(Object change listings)

[Start of section]

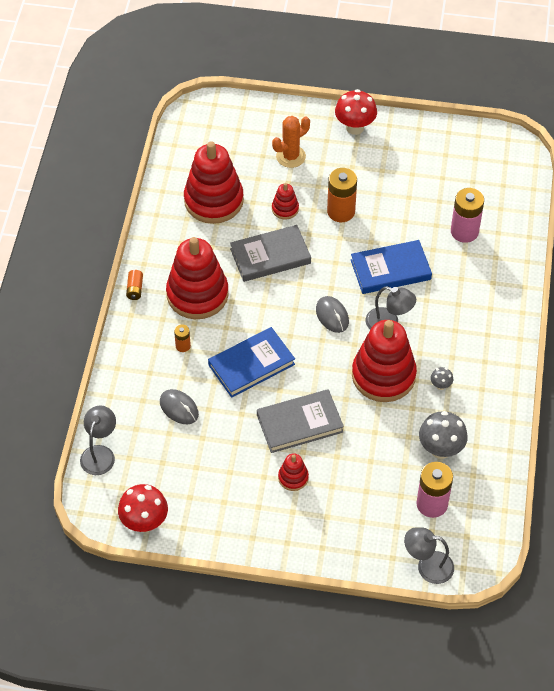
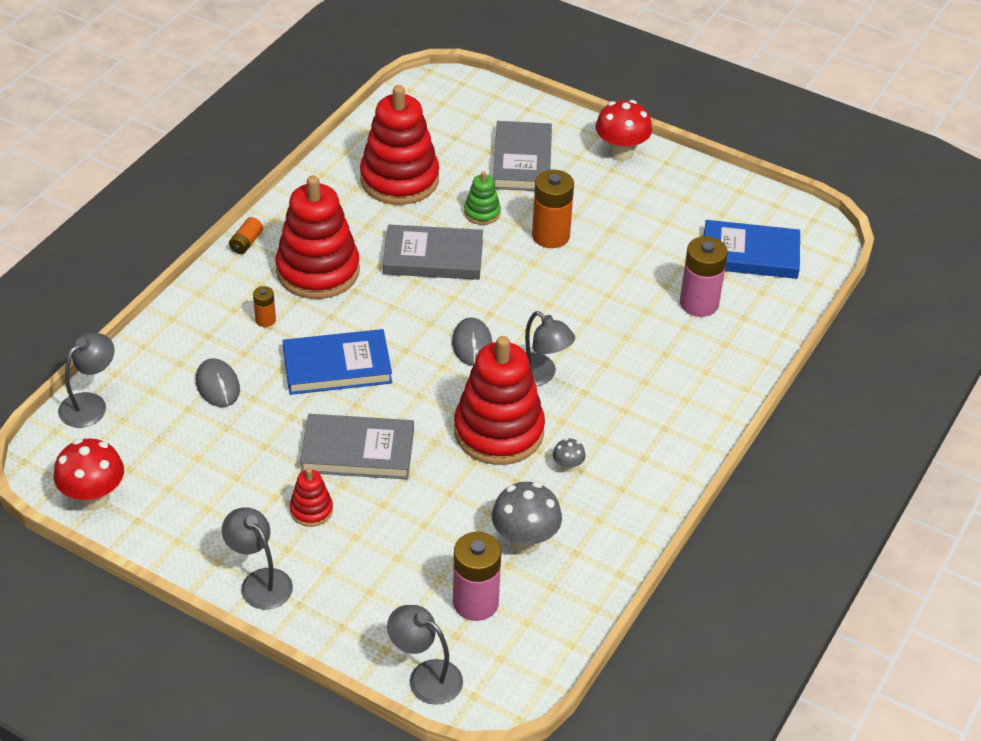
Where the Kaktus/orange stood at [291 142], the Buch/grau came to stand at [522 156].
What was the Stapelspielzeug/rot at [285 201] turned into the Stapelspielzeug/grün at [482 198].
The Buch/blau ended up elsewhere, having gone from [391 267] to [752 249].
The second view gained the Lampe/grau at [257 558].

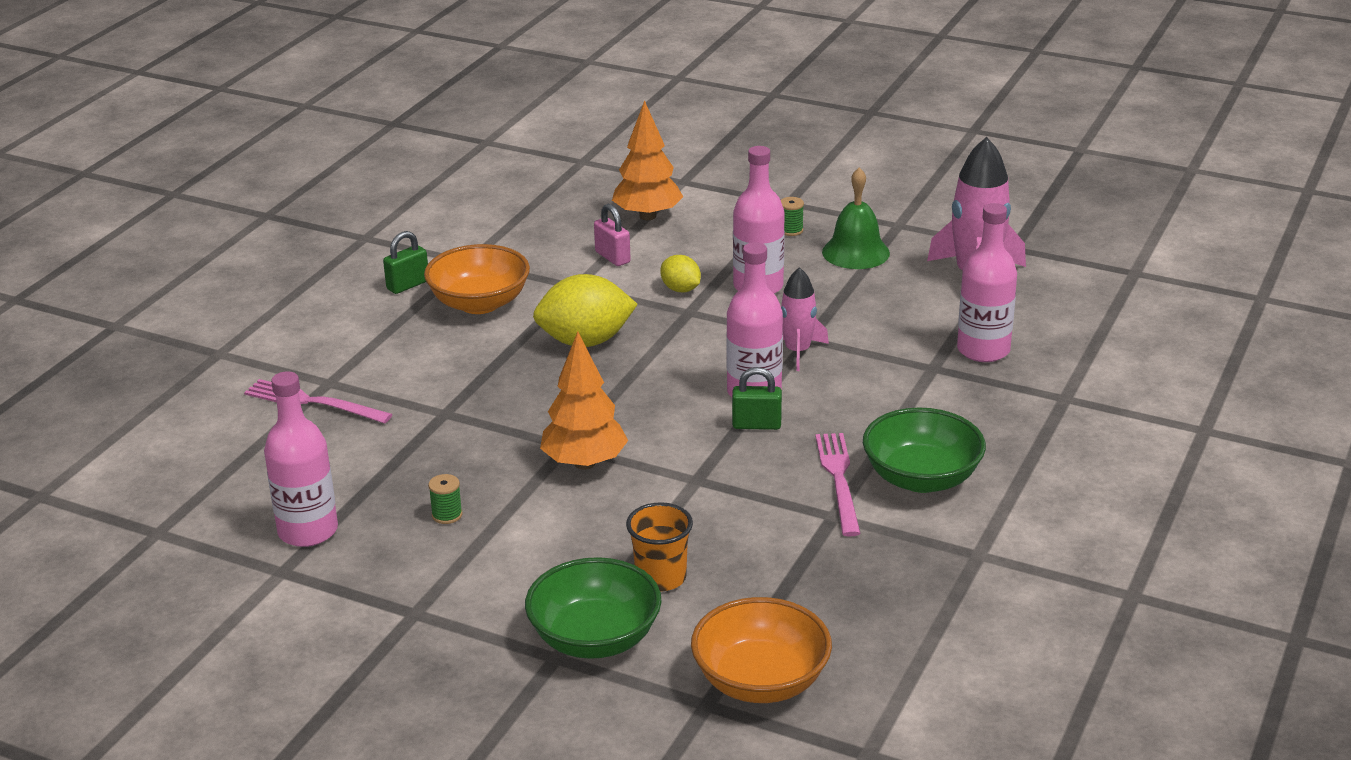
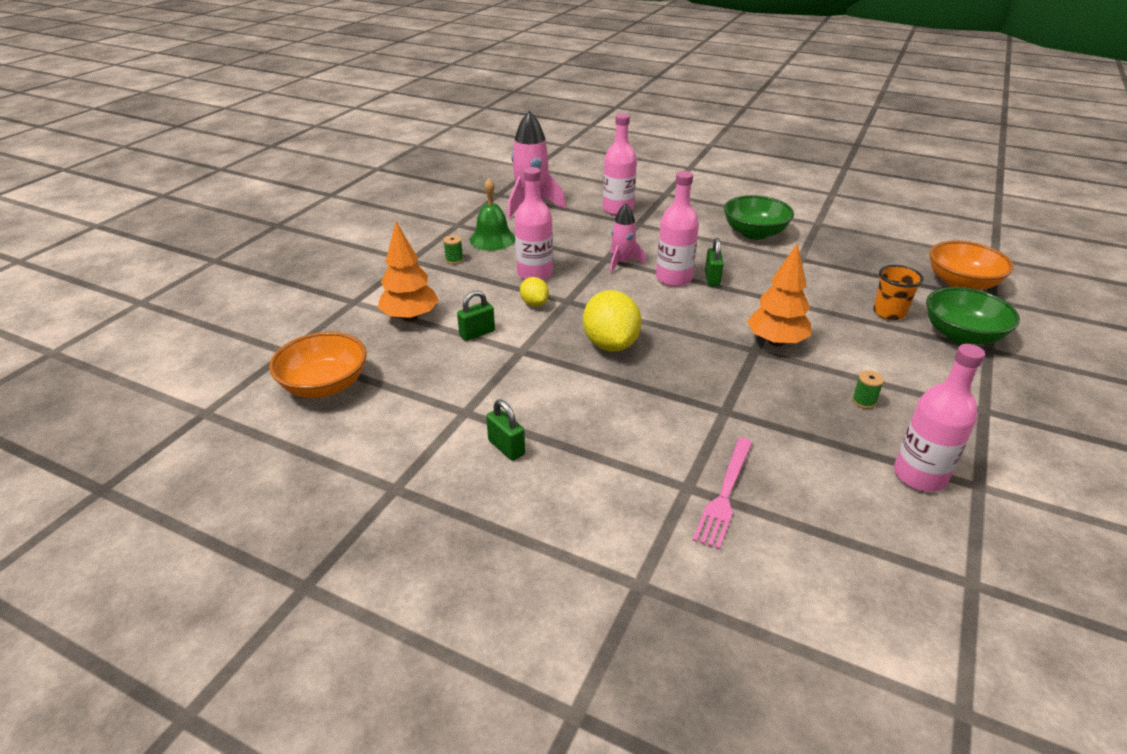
The Schüssel/orange ended up elsewhere, having gone from [477 279] to [317 365].
What was the Vorhängeschloss/rosa at [612 235] turned into the Vorhängeschloss/grün at [476 315].
The Zitrone/gelb at [680 273] ended up facing another way, 75 degrees counterclockwise from before.
The second view lost the Gabel/rosa at [838 485].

[End of section]

Your answer must be the records exactly as they stand, with no pictures in it.

Where the Kaktus/orange stood at [291 142], the Buch/grau came to stand at [522 156].
What was the Stapelspielzeug/rot at [285 201] turned into the Stapelspielzeug/grün at [482 198].
The Buch/blau ended up elsewhere, having gone from [391 267] to [752 249].
The second view gained the Lampe/grau at [257 558].

The Schüssel/orange ended up elsewhere, having gone from [477 279] to [317 365].
What was the Vorhängeschloss/rosa at [612 235] turned into the Vorhängeschloss/grün at [476 315].
The Zitrone/gelb at [680 273] ended up facing another way, 75 degrees counterclockwise from before.
The second view lost the Gabel/rosa at [838 485].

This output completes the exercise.